__YOUR GOAL__: A verbatim transcription of every record below is required.

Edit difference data
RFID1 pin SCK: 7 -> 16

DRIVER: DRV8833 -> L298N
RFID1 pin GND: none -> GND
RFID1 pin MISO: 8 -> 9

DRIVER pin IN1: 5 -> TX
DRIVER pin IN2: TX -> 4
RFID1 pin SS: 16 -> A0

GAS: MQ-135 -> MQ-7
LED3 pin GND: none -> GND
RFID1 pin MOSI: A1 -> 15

__REPLY TO THE EXERCISE__:
RFID1 pin SCK: 7 -> 16

DRIVER: DRV8833 -> L298N
RFID1 pin GND: none -> GND
RFID1 pin MISO: 8 -> 9

DRIVER pin IN1: 5 -> TX
DRIVER pin IN2: TX -> 4
RFID1 pin SS: 16 -> A0

GAS: MQ-135 -> MQ-7
LED3 pin GND: none -> GND
RFID1 pin MOSI: A1 -> 15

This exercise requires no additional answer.